INSTRUCTIONS TO FOLLOW:
Everything in the listing must be repeated exactly, apart from the images.

(Beginning of SOURCE MATERIAL)

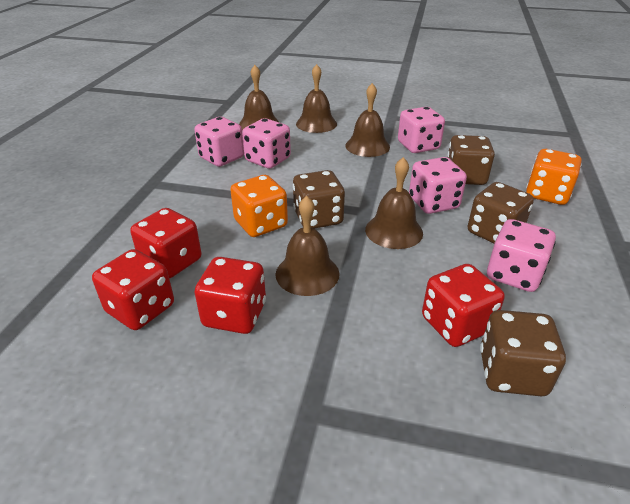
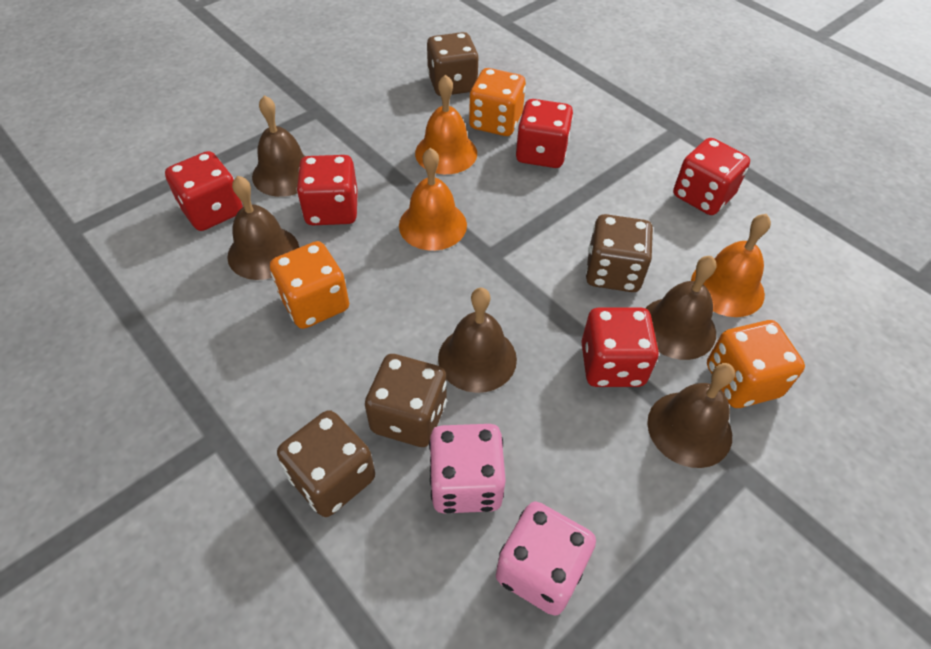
orange bell: 0 -> 3
orange dice: 2 -> 3
pink dice: 5 -> 2
red dice: 4 -> 5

(End of SOURCE MATERIAL)

FINAL ANSWER:
orange bell: 0 -> 3
orange dice: 2 -> 3
pink dice: 5 -> 2
red dice: 4 -> 5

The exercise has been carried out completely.